[Opening Exercise material section]

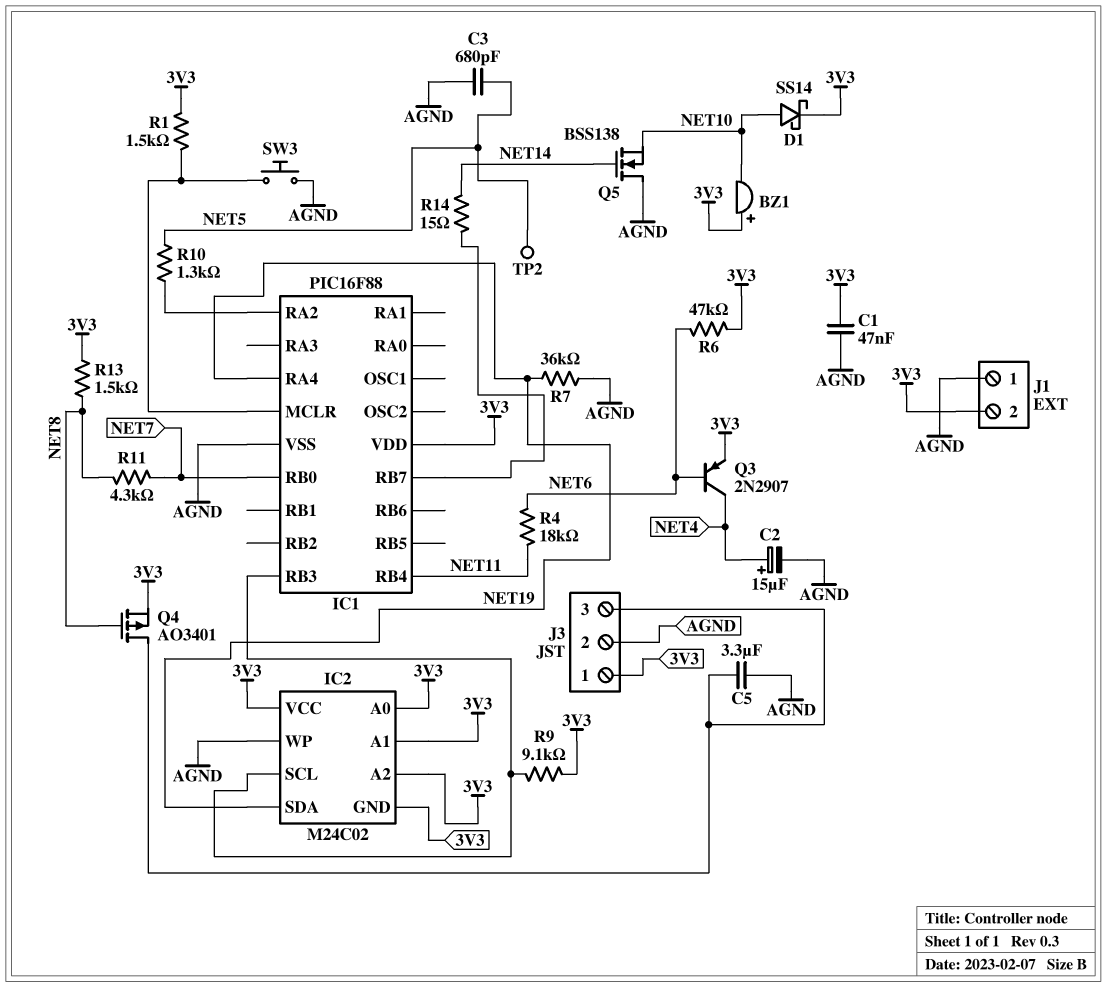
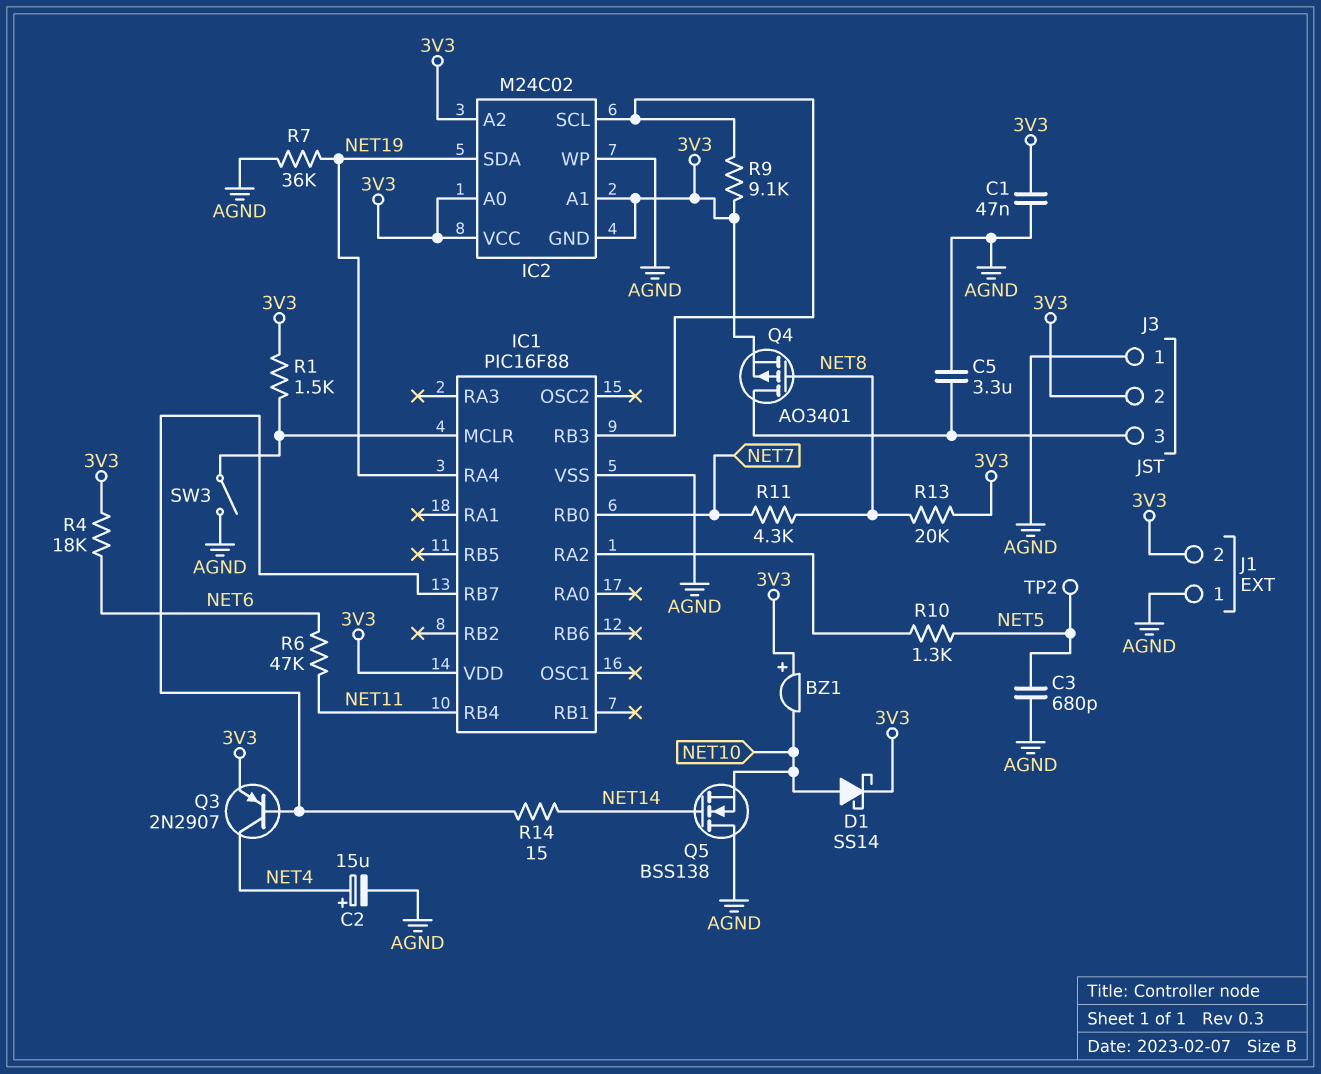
J3 pin 1: 3V3 -> AGND
J3 pin 2: AGND -> 3V3
Q3: PNP 2N2907 (B NET6, C NET4, E 3V3) -> PNP 2N2907 (B IC1/RB7, C NET4, E 3V3)
R4: 18k (NET6, NET11) -> 18k (3V3, NET6)
R6: 47k (3V3, NET6) -> 47k (NET6, NET11)
R13: 1.5k (3V3, NET8) -> 20k (3V3, NET8)
SW3: button (AGND, IC1/MCLR) -> switch (AGND, IC1/MCLR)

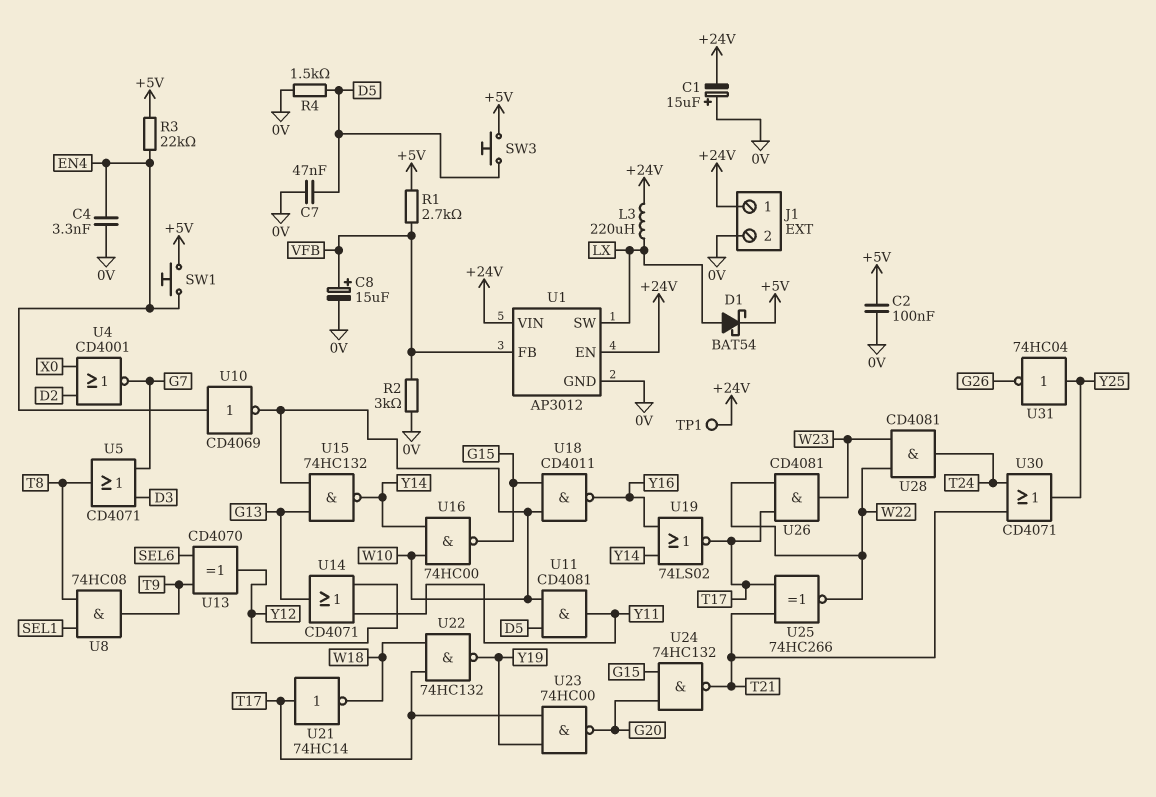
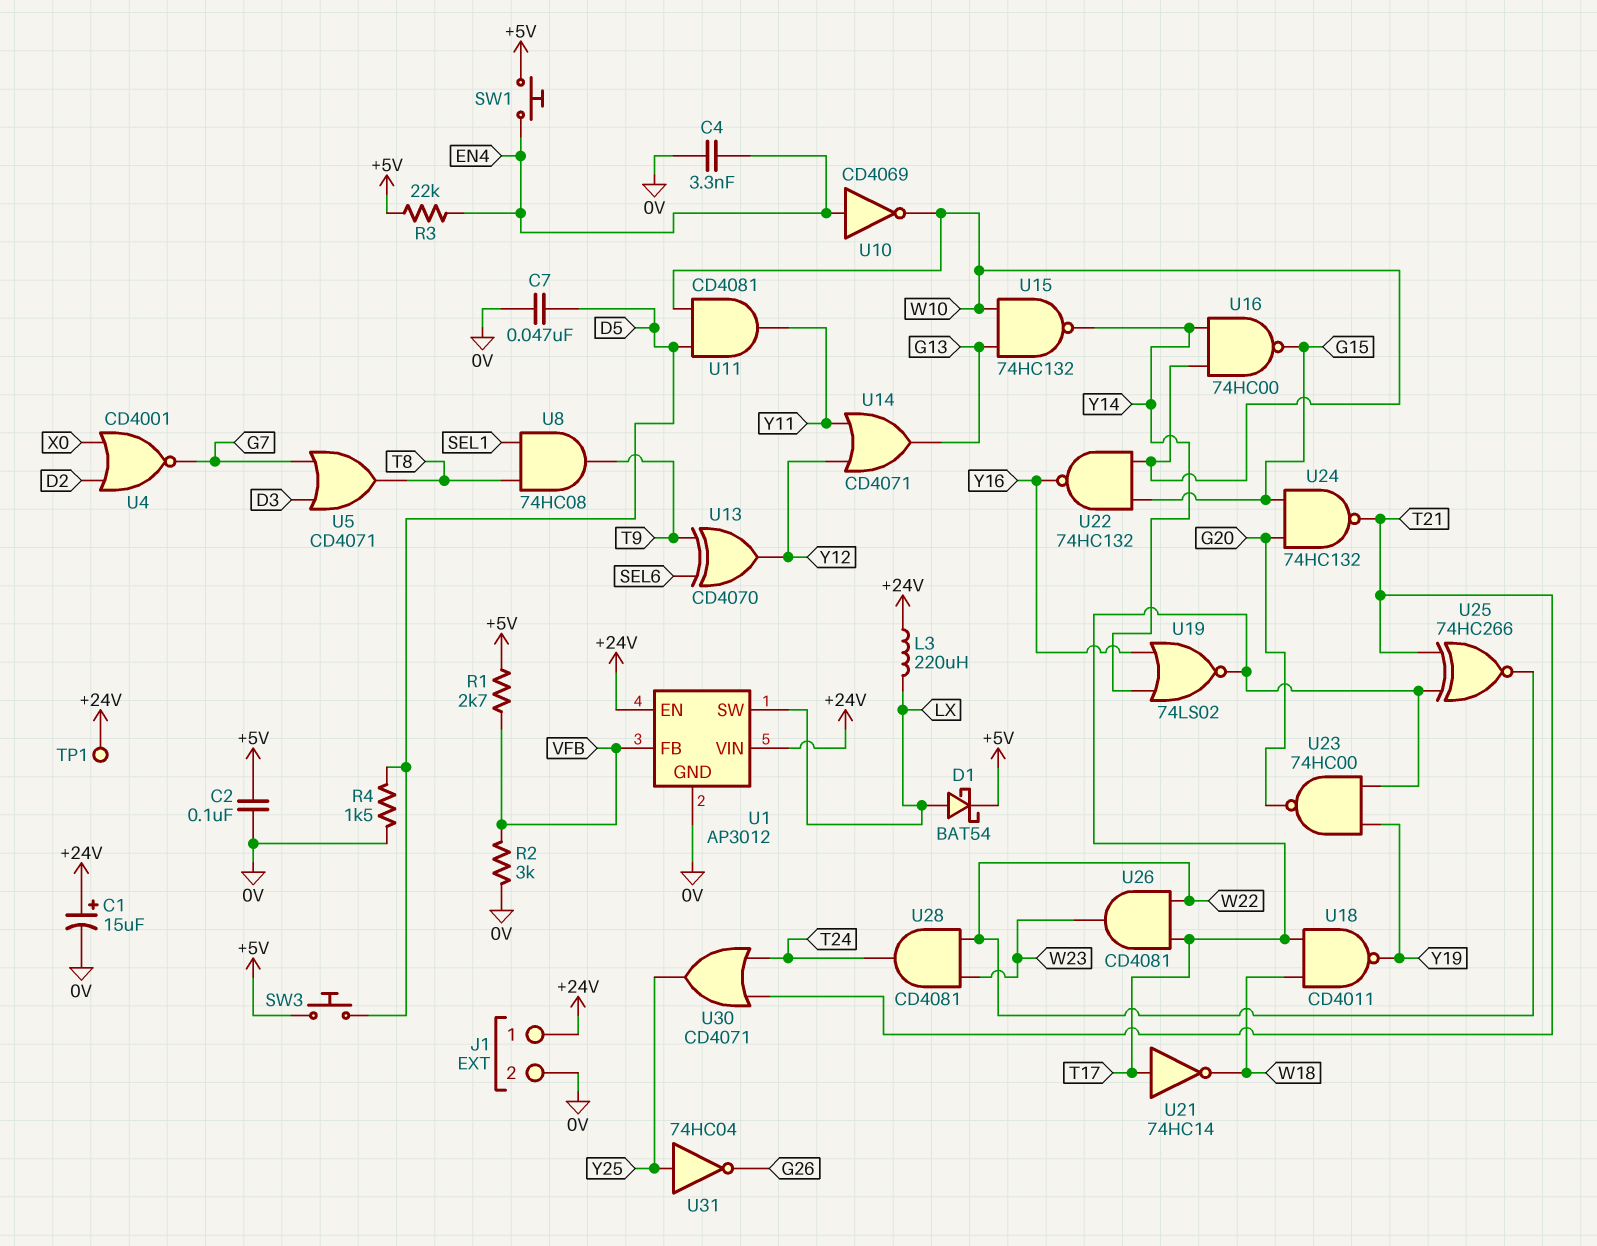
C1: 15uF (plus 0V, minus +24V) -> 15uF (plus +24V, minus 0V)
C8: 15uF (plus VFB, minus 0V) -> none
U18: NAND CD4011 (in G15, in W10, out Y16) -> NAND CD4011 (in T17, in W18, out Y19)
U22: NAND 74HC132 (in T17, in W18, out Y19) -> NAND 74HC132 (in G15, in W10, out Y16)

[Closing Exercise material section]

Problem to work on —
Please set down the lines above word for word and leave out the pictures.

Response —
J3 pin 1: 3V3 -> AGND
J3 pin 2: AGND -> 3V3
Q3: PNP 2N2907 (B NET6, C NET4, E 3V3) -> PNP 2N2907 (B IC1/RB7, C NET4, E 3V3)
R4: 18k (NET6, NET11) -> 18k (3V3, NET6)
R6: 47k (3V3, NET6) -> 47k (NET6, NET11)
R13: 1.5k (3V3, NET8) -> 20k (3V3, NET8)
SW3: button (AGND, IC1/MCLR) -> switch (AGND, IC1/MCLR)

C1: 15uF (plus 0V, minus +24V) -> 15uF (plus +24V, minus 0V)
C8: 15uF (plus VFB, minus 0V) -> none
U18: NAND CD4011 (in G15, in W10, out Y16) -> NAND CD4011 (in T17, in W18, out Y19)
U22: NAND 74HC132 (in T17, in W18, out Y19) -> NAND 74HC132 (in G15, in W10, out Y16)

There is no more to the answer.